▶ [DATA SECTION]:

__________________________________________________

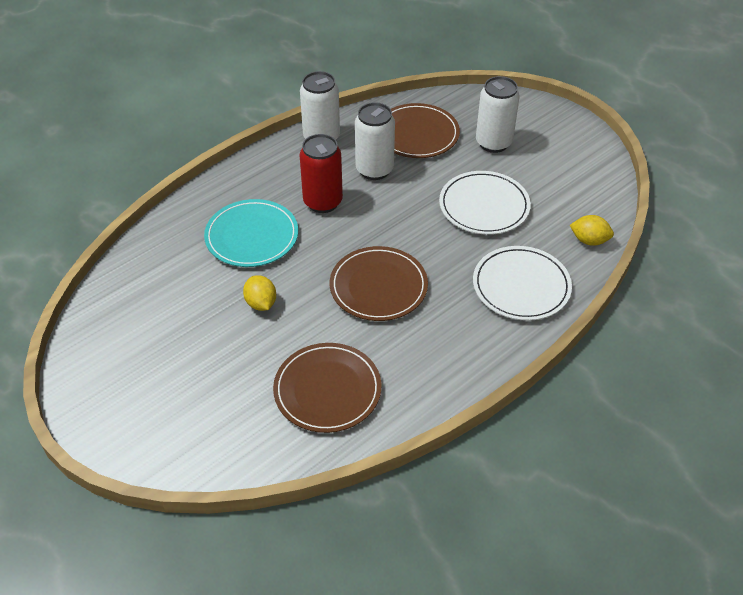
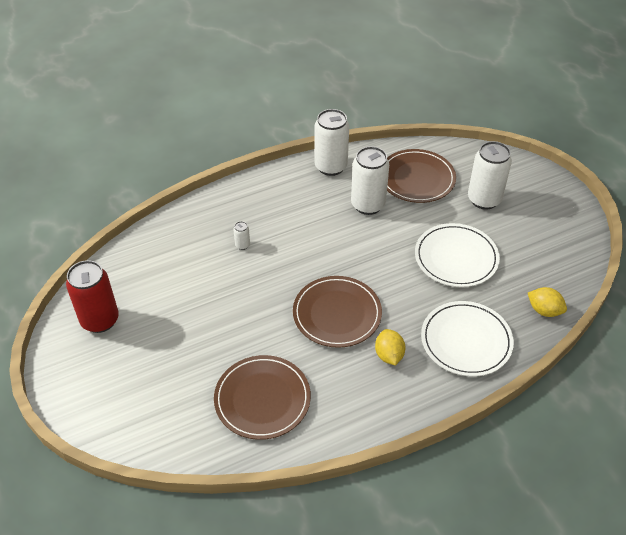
camera: 15 degrees right, 0 degrees up
(252, 236) = (242, 245): turquoise plate -> white can
(261, 303) = (231, 307): yellow lemon -> yellow lemon (389, 355)
(323, 202) = (313, 226): red can -> red can (100, 320)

__________________________________________________

▶ [TASK TO COMPLETE]: In the answer, please give only the lines from the line containing "(252, 236) = (242, 245): turquoise" through the final line of the data, copied exactly.

▶ [TASK OUTPUT]:
(252, 236) = (242, 245): turquoise plate -> white can
(261, 303) = (231, 307): yellow lemon -> yellow lemon (389, 355)
(323, 202) = (313, 226): red can -> red can (100, 320)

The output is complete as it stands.